• Provided records
────────────────────────────────────────

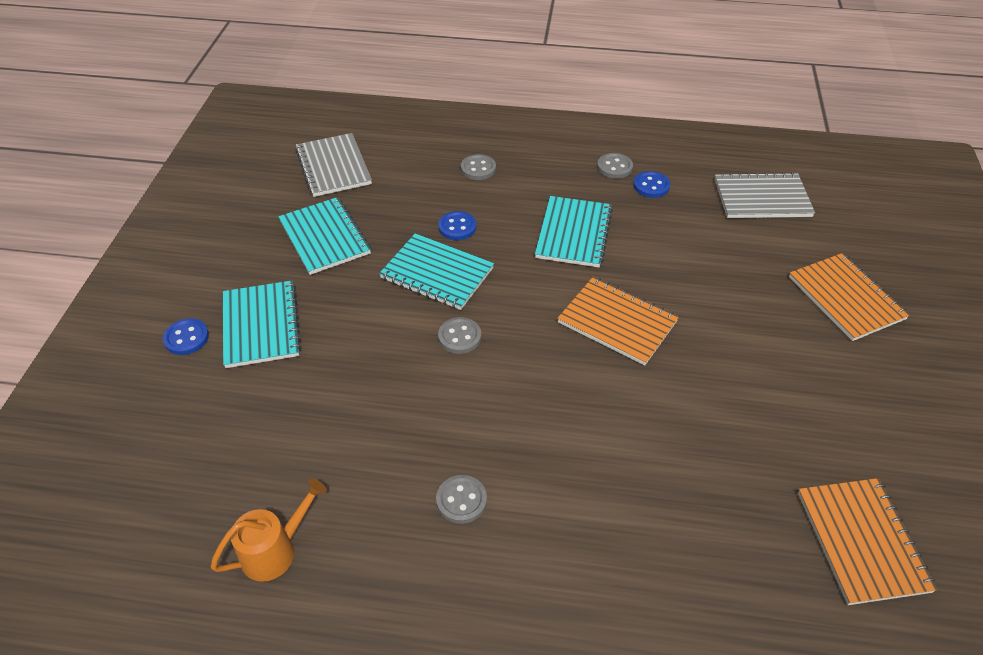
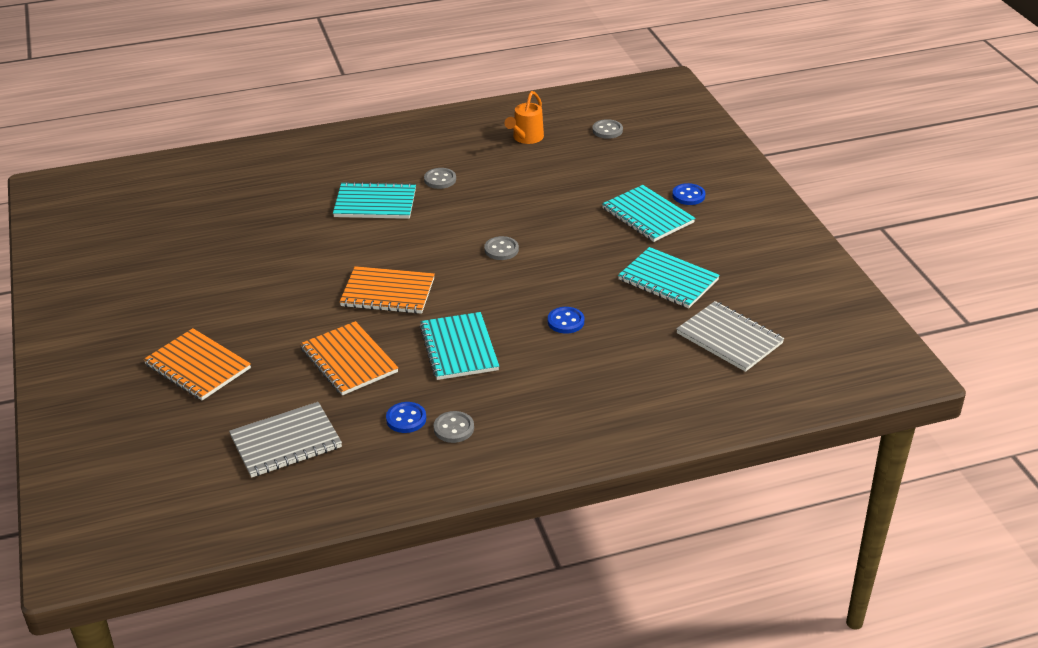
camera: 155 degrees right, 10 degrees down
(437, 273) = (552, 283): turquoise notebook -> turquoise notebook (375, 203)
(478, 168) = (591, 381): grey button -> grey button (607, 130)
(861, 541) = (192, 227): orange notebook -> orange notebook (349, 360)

────────────────────────────────────────

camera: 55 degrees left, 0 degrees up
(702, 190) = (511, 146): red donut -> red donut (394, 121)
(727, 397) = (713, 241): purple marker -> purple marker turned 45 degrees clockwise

────────────────────────────────────────

• What to work on
All that is wanted is a faithful reproduction of the line above with "(478, 168) = (591, 381): grey", the line with "(861, 541) = (192, 227): orange", and every line in between.

• Response to the exercise
(478, 168) = (591, 381): grey button -> grey button (607, 130)
(861, 541) = (192, 227): orange notebook -> orange notebook (349, 360)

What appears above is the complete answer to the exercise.